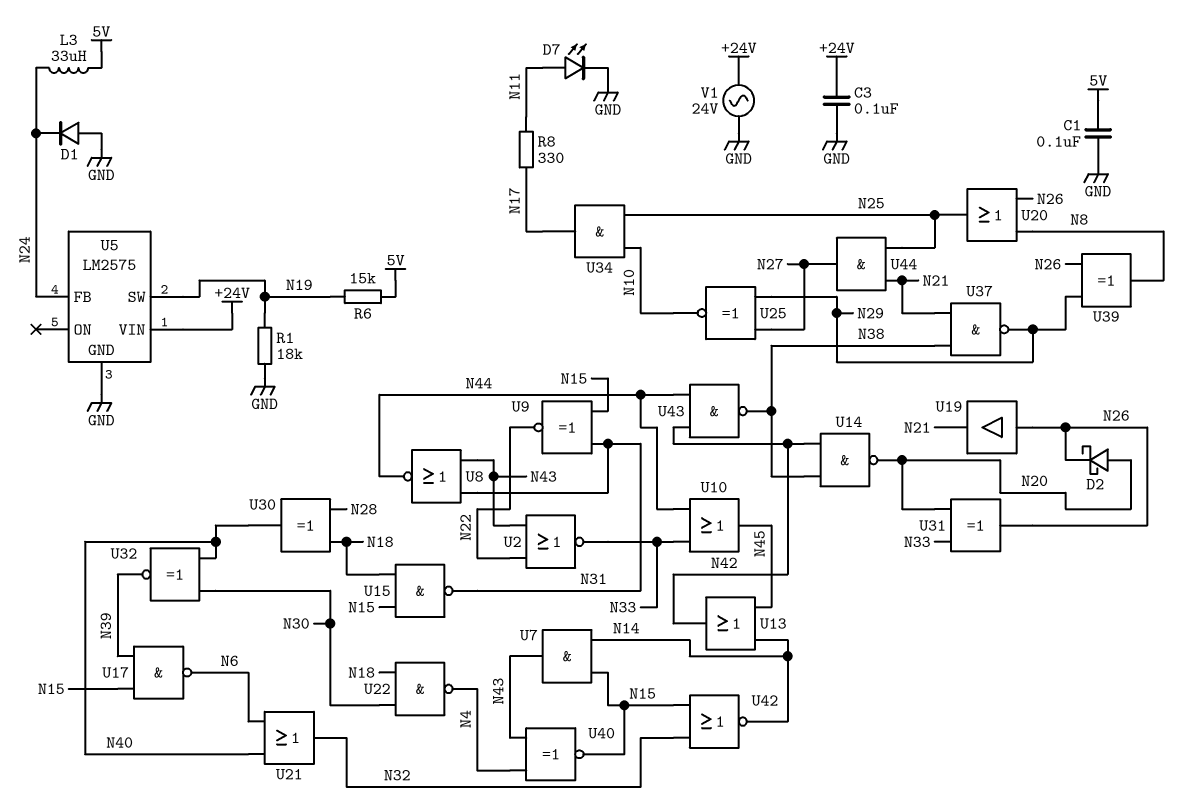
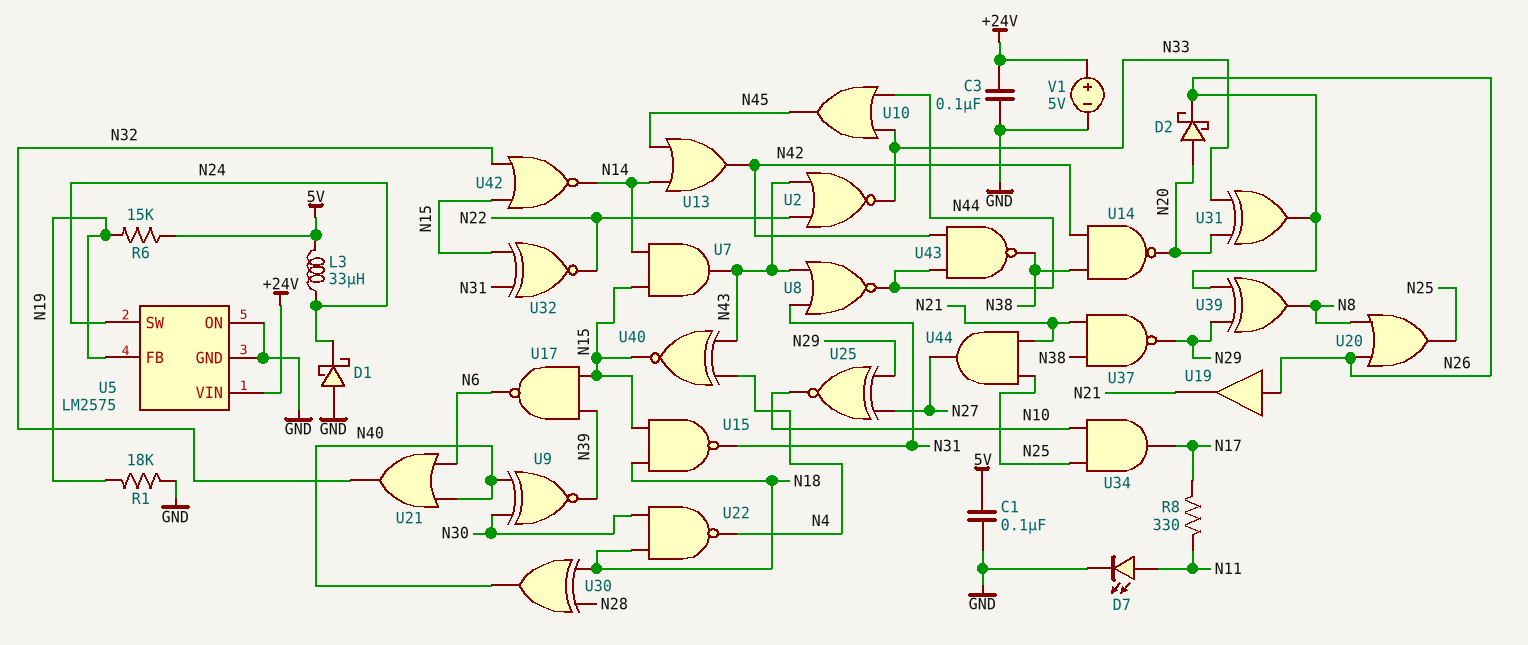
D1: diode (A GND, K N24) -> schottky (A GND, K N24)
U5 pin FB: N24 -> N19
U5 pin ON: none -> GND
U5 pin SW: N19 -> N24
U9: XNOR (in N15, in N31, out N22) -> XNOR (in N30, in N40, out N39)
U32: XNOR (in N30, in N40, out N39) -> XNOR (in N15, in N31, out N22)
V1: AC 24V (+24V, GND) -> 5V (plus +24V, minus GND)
● ● ● ● ●
WORK REQUIRED
Leave the pictures out and output the rest of the listing exactly.

RESPONSE TO THE EXERCISE
D1: diode (A GND, K N24) -> schottky (A GND, K N24)
U5 pin FB: N24 -> N19
U5 pin ON: none -> GND
U5 pin SW: N19 -> N24
U9: XNOR (in N15, in N31, out N22) -> XNOR (in N30, in N40, out N39)
U32: XNOR (in N30, in N40, out N39) -> XNOR (in N15, in N31, out N22)
V1: AC 24V (+24V, GND) -> 5V (plus +24V, minus GND)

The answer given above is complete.